*** EXERCISE DATA ***
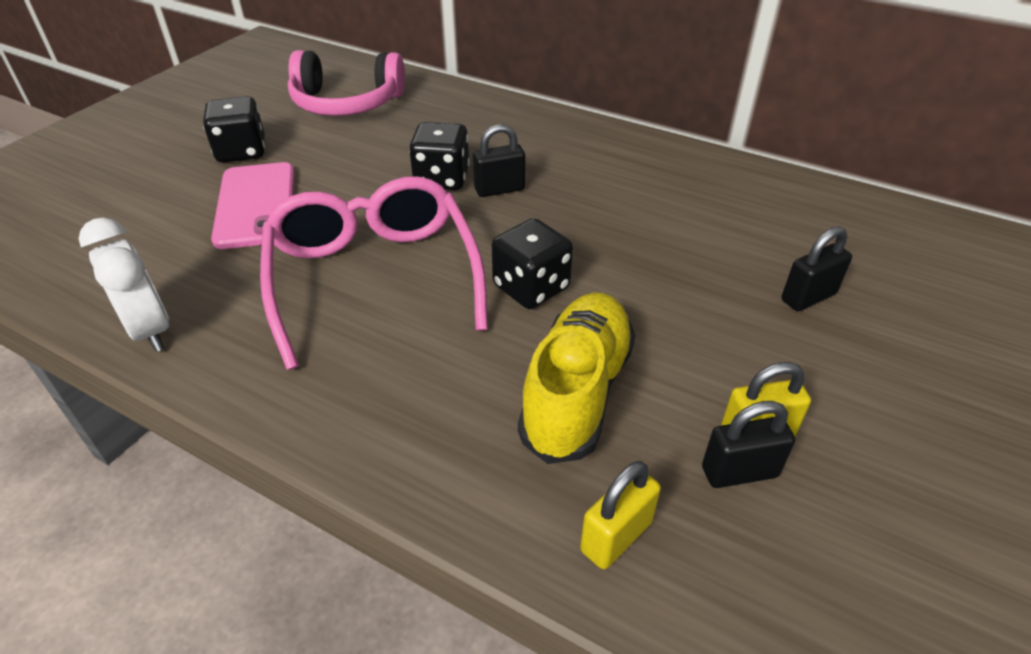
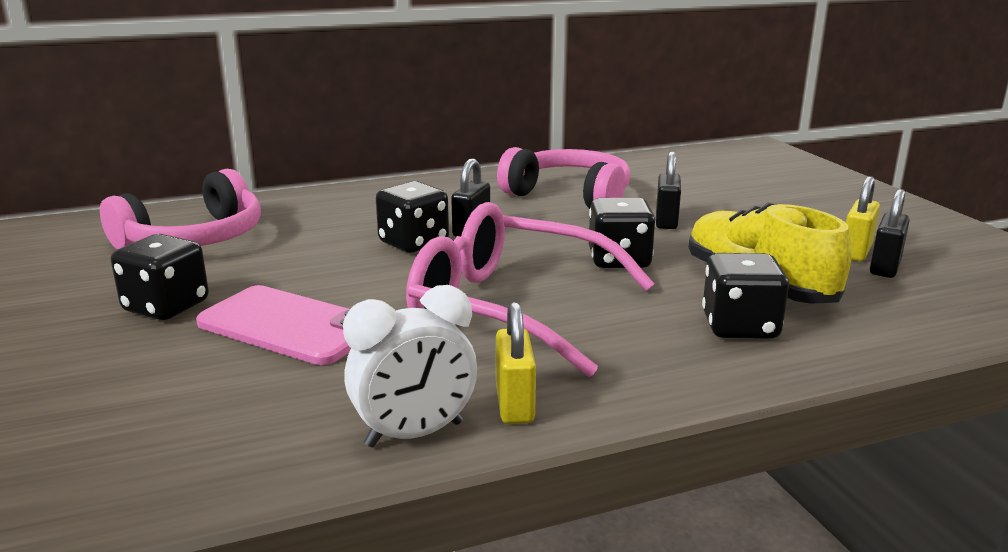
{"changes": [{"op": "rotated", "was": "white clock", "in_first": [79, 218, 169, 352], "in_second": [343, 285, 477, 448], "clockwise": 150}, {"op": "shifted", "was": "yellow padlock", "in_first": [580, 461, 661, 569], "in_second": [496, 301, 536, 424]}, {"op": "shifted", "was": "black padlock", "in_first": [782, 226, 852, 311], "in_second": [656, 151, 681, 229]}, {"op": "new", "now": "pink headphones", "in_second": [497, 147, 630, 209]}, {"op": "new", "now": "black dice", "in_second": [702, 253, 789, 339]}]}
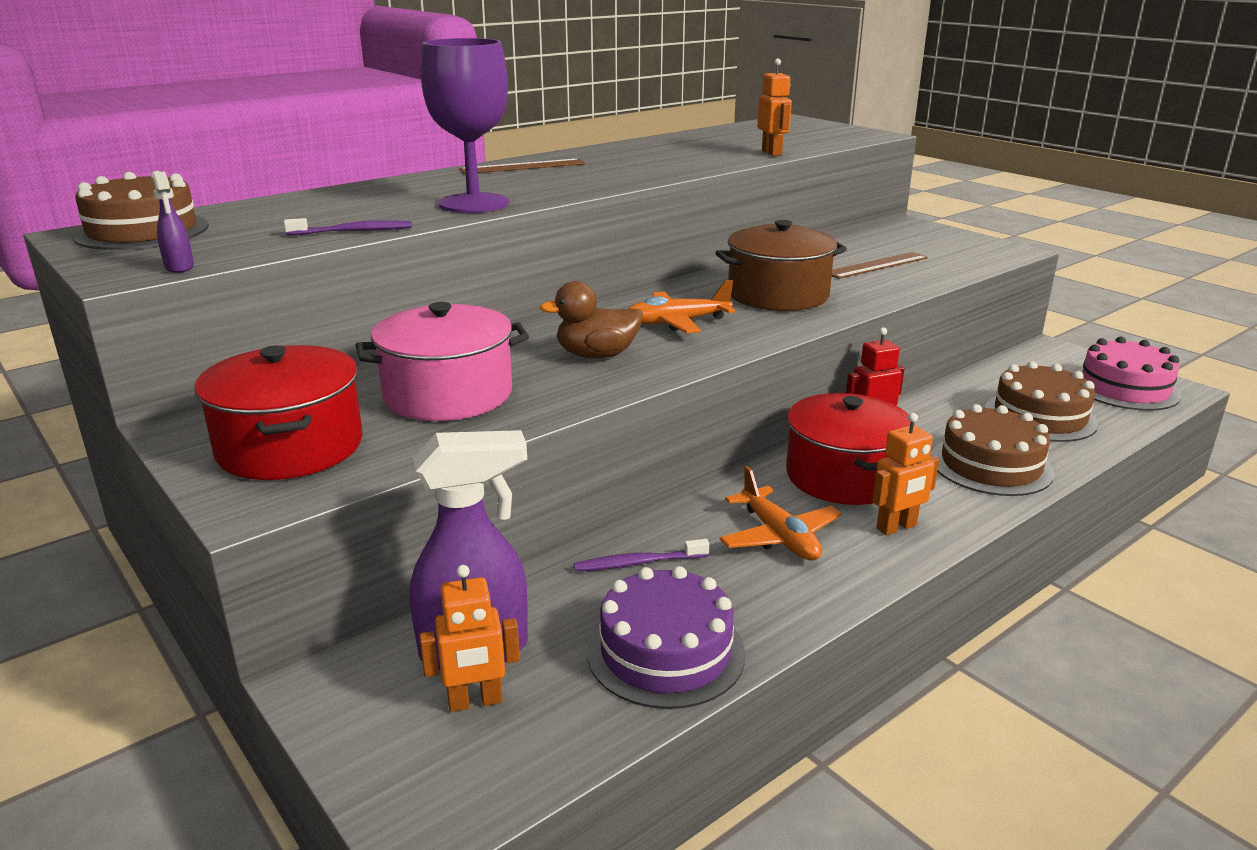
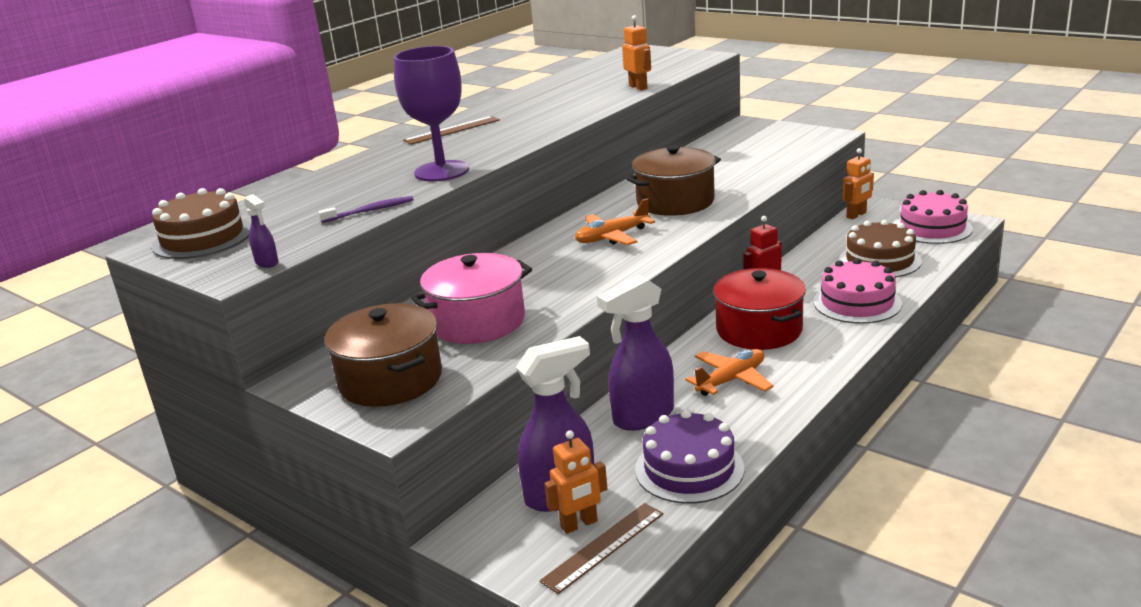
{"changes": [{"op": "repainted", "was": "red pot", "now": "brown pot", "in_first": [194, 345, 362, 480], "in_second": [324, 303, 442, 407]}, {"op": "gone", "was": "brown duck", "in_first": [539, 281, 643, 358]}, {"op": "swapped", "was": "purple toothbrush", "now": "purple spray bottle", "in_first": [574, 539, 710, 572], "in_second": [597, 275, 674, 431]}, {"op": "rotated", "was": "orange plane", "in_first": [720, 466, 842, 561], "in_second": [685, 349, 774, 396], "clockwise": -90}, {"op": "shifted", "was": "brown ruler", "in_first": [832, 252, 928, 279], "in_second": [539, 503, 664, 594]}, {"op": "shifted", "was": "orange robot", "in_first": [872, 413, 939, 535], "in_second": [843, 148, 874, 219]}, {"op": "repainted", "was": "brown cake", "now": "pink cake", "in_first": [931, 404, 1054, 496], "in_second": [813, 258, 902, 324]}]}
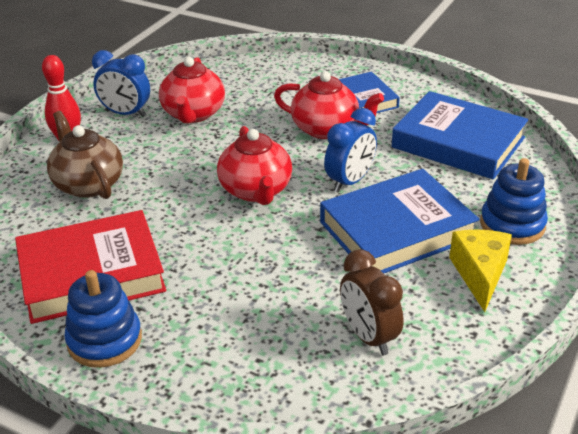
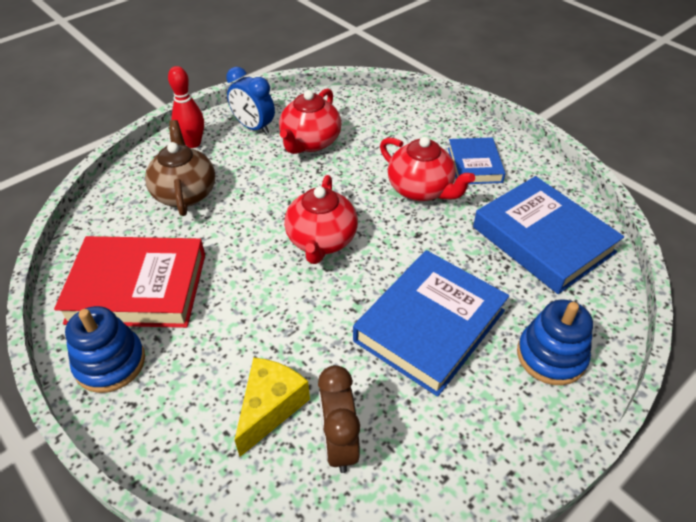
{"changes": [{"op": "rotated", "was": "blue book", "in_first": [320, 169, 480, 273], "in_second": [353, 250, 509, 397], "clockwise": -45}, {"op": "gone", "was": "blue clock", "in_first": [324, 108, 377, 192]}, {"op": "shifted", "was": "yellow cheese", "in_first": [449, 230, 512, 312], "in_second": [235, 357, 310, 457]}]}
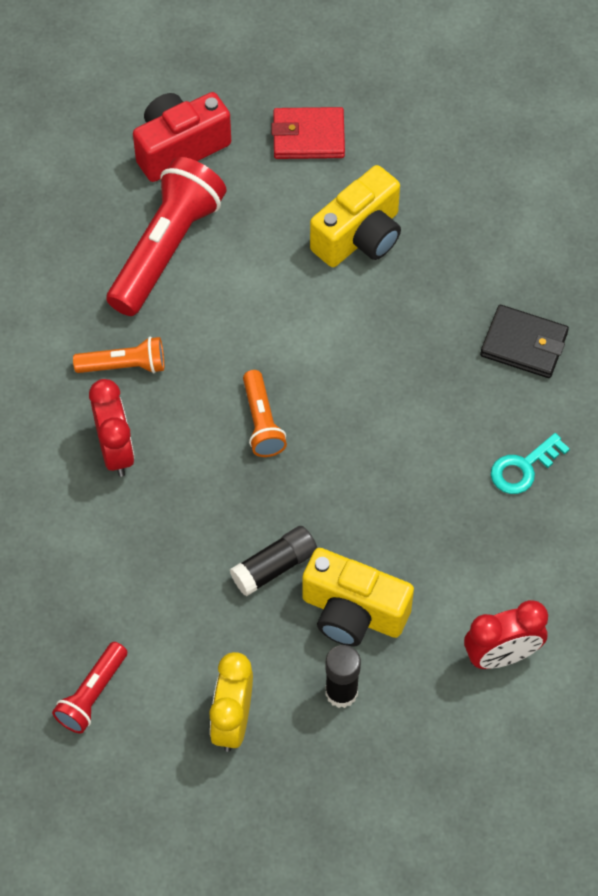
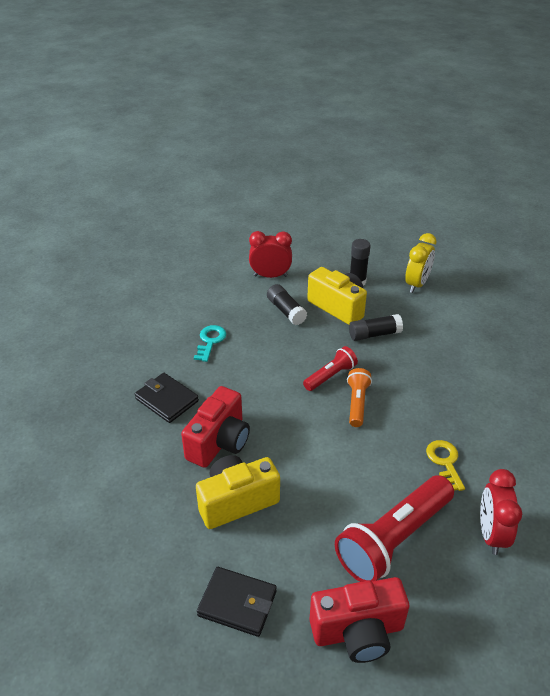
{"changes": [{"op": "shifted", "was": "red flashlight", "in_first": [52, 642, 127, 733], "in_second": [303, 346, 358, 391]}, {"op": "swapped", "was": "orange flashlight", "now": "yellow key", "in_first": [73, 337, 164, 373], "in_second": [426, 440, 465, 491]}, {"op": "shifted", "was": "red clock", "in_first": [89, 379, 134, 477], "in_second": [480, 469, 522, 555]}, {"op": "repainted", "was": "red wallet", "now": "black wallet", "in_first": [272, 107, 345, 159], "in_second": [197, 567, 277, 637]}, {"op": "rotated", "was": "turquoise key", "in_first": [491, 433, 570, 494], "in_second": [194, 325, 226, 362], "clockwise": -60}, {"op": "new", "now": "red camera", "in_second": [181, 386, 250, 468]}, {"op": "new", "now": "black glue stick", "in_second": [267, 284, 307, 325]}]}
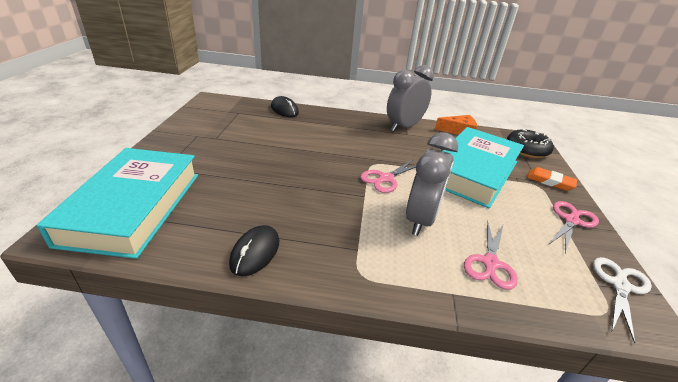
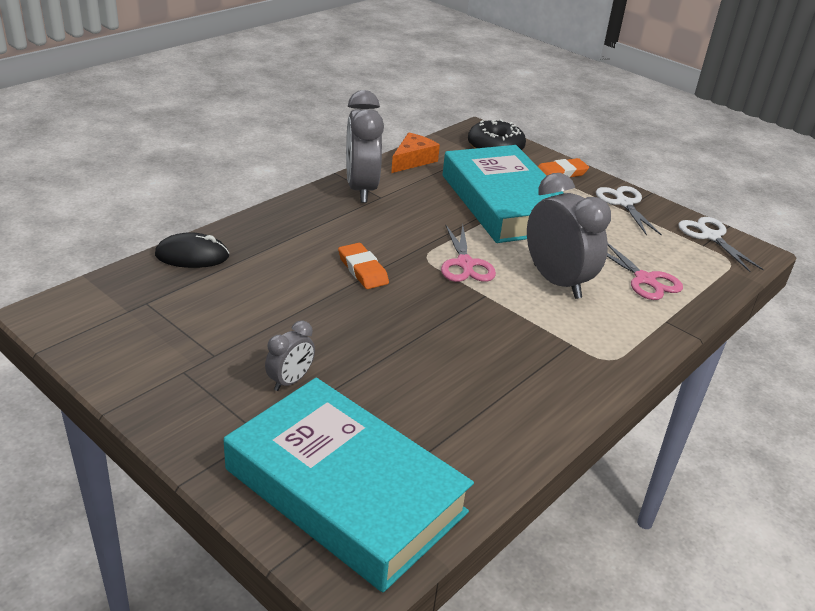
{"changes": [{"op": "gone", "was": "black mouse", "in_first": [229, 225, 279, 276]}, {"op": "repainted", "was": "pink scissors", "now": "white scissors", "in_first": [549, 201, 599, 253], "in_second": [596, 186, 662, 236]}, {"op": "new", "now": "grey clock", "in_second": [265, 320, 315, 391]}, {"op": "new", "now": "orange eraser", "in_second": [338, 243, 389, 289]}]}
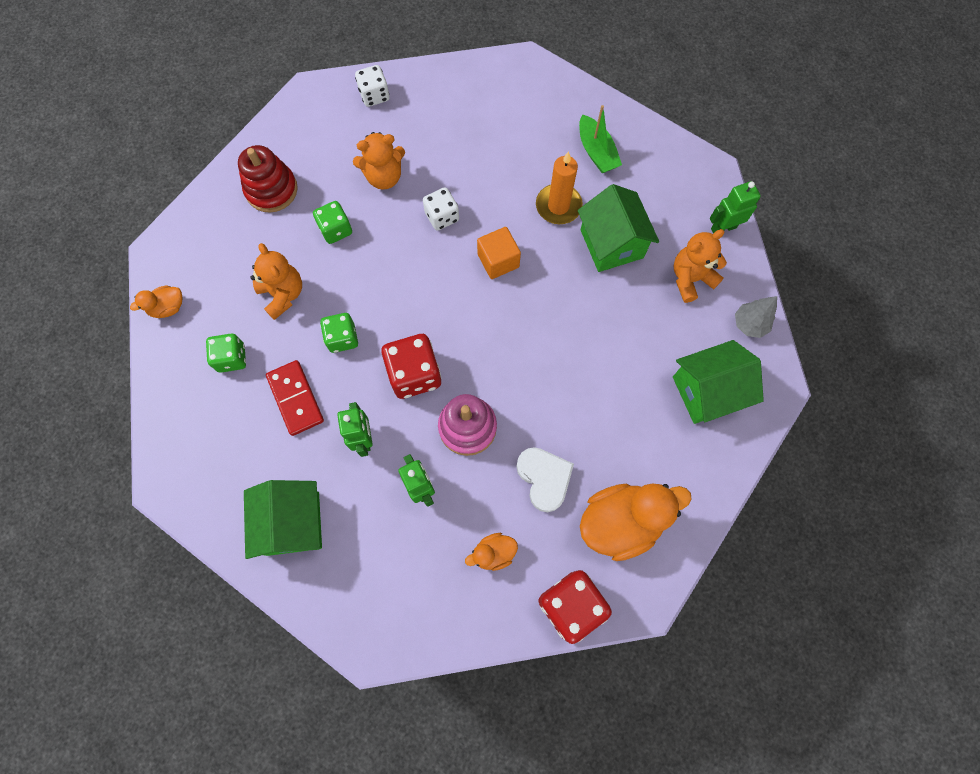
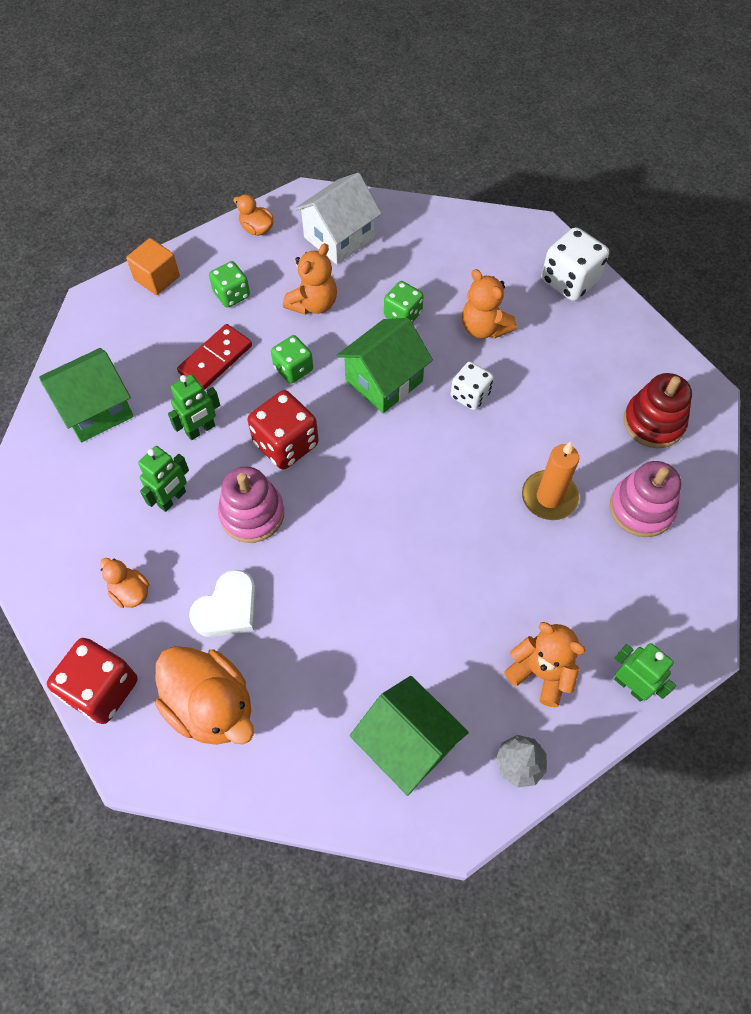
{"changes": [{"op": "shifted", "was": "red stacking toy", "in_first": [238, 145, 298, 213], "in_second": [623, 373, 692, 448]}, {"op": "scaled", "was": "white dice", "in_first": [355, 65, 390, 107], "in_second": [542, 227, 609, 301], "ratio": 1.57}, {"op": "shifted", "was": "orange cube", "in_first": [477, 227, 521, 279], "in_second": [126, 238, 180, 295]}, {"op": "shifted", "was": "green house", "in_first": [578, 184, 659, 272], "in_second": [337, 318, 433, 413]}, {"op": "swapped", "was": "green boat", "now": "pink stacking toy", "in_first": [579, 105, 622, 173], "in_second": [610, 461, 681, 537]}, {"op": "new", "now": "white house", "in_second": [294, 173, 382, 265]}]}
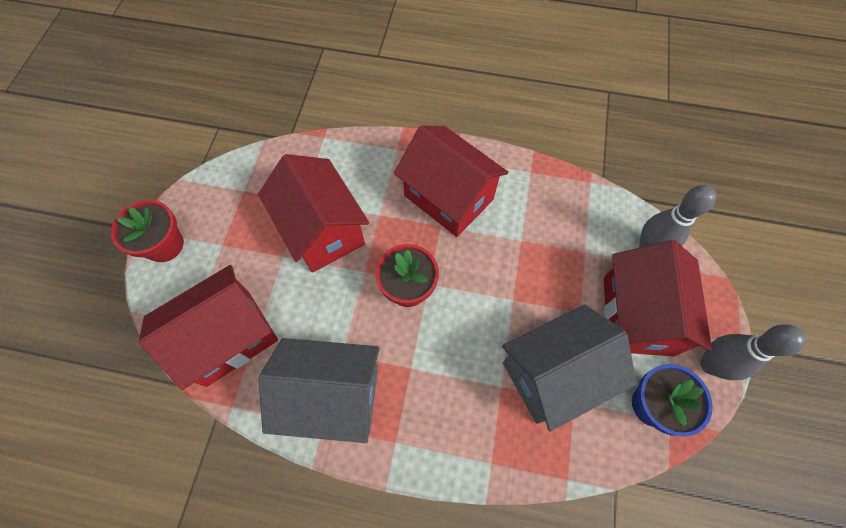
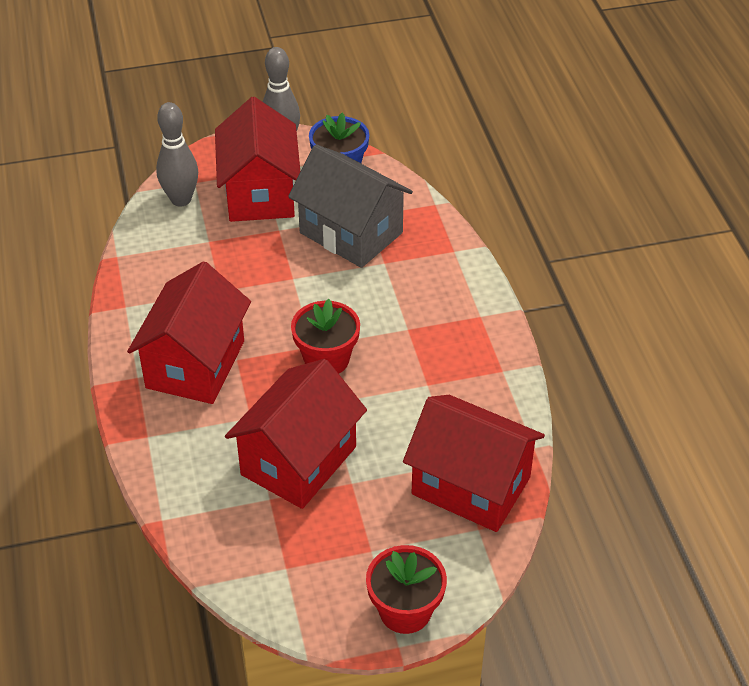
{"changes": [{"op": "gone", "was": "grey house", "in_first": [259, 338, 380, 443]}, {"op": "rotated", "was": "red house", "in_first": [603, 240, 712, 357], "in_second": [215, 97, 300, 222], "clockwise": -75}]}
***
Pictures omitted, give the entries again exactly.

*RESPONSE AREA:*
{"changes": [{"op": "rotated", "was": "white clock", "in_first": [79, 218, 169, 352], "in_second": [343, 285, 477, 448], "clockwise": 150}, {"op": "shifted", "was": "yellow padlock", "in_first": [580, 461, 661, 569], "in_second": [496, 301, 536, 424]}, {"op": "shifted", "was": "black padlock", "in_first": [782, 226, 852, 311], "in_second": [656, 151, 681, 229]}, {"op": "new", "now": "pink headphones", "in_second": [497, 147, 630, 209]}, {"op": "new", "now": "black dice", "in_second": [702, 253, 789, 339]}]}
{"changes": [{"op": "repainted", "was": "red pot", "now": "brown pot", "in_first": [194, 345, 362, 480], "in_second": [324, 303, 442, 407]}, {"op": "gone", "was": "brown duck", "in_first": [539, 281, 643, 358]}, {"op": "swapped", "was": "purple toothbrush", "now": "purple spray bottle", "in_first": [574, 539, 710, 572], "in_second": [597, 275, 674, 431]}, {"op": "rotated", "was": "orange plane", "in_first": [720, 466, 842, 561], "in_second": [685, 349, 774, 396], "clockwise": -90}, {"op": "shifted", "was": "brown ruler", "in_first": [832, 252, 928, 279], "in_second": [539, 503, 664, 594]}, {"op": "shifted", "was": "orange robot", "in_first": [872, 413, 939, 535], "in_second": [843, 148, 874, 219]}, {"op": "repainted", "was": "brown cake", "now": "pink cake", "in_first": [931, 404, 1054, 496], "in_second": [813, 258, 902, 324]}]}
{"changes": [{"op": "rotated", "was": "blue book", "in_first": [320, 169, 480, 273], "in_second": [353, 250, 509, 397], "clockwise": -45}, {"op": "gone", "was": "blue clock", "in_first": [324, 108, 377, 192]}, {"op": "shifted", "was": "yellow cheese", "in_first": [449, 230, 512, 312], "in_second": [235, 357, 310, 457]}]}
{"changes": [{"op": "shifted", "was": "red flashlight", "in_first": [52, 642, 127, 733], "in_second": [303, 346, 358, 391]}, {"op": "swapped", "was": "orange flashlight", "now": "yellow key", "in_first": [73, 337, 164, 373], "in_second": [426, 440, 465, 491]}, {"op": "shifted", "was": "red clock", "in_first": [89, 379, 134, 477], "in_second": [480, 469, 522, 555]}, {"op": "repainted", "was": "red wallet", "now": "black wallet", "in_first": [272, 107, 345, 159], "in_second": [197, 567, 277, 637]}, {"op": "rotated", "was": "turquoise key", "in_first": [491, 433, 570, 494], "in_second": [194, 325, 226, 362], "clockwise": -60}, {"op": "new", "now": "red camera", "in_second": [181, 386, 250, 468]}, {"op": "new", "now": "black glue stick", "in_second": [267, 284, 307, 325]}]}
{"changes": [{"op": "gone", "was": "black mouse", "in_first": [229, 225, 279, 276]}, {"op": "repainted", "was": "pink scissors", "now": "white scissors", "in_first": [549, 201, 599, 253], "in_second": [596, 186, 662, 236]}, {"op": "new", "now": "grey clock", "in_second": [265, 320, 315, 391]}, {"op": "new", "now": "orange eraser", "in_second": [338, 243, 389, 289]}]}
{"changes": [{"op": "shifted", "was": "red stacking toy", "in_first": [238, 145, 298, 213], "in_second": [623, 373, 692, 448]}, {"op": "scaled", "was": "white dice", "in_first": [355, 65, 390, 107], "in_second": [542, 227, 609, 301], "ratio": 1.57}, {"op": "shifted", "was": "orange cube", "in_first": [477, 227, 521, 279], "in_second": [126, 238, 180, 295]}, {"op": "shifted", "was": "green house", "in_first": [578, 184, 659, 272], "in_second": [337, 318, 433, 413]}, {"op": "swapped", "was": "green boat", "now": "pink stacking toy", "in_first": [579, 105, 622, 173], "in_second": [610, 461, 681, 537]}, {"op": "new", "now": "white house", "in_second": [294, 173, 382, 265]}]}
{"changes": [{"op": "gone", "was": "grey house", "in_first": [259, 338, 380, 443]}, {"op": "rotated", "was": "red house", "in_first": [603, 240, 712, 357], "in_second": [215, 97, 300, 222], "clockwise": -75}]}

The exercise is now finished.